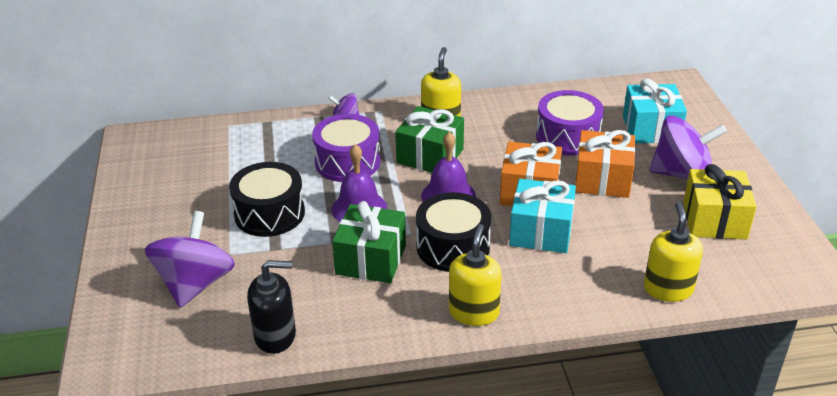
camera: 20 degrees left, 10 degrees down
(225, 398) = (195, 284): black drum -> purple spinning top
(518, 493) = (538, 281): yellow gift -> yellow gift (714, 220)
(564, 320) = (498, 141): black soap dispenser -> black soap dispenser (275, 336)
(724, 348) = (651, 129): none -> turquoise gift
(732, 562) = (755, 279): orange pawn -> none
----------
§ **Task details**: An exact restatement of the entries above is needed; no picture may appear in it.

§ **Response area**:
camera: 20 degrees left, 10 degrees down
(225, 398) = (195, 284): black drum -> purple spinning top
(518, 493) = (538, 281): yellow gift -> yellow gift (714, 220)
(564, 320) = (498, 141): black soap dispenser -> black soap dispenser (275, 336)
(724, 348) = (651, 129): none -> turquoise gift
(732, 562) = (755, 279): orange pawn -> none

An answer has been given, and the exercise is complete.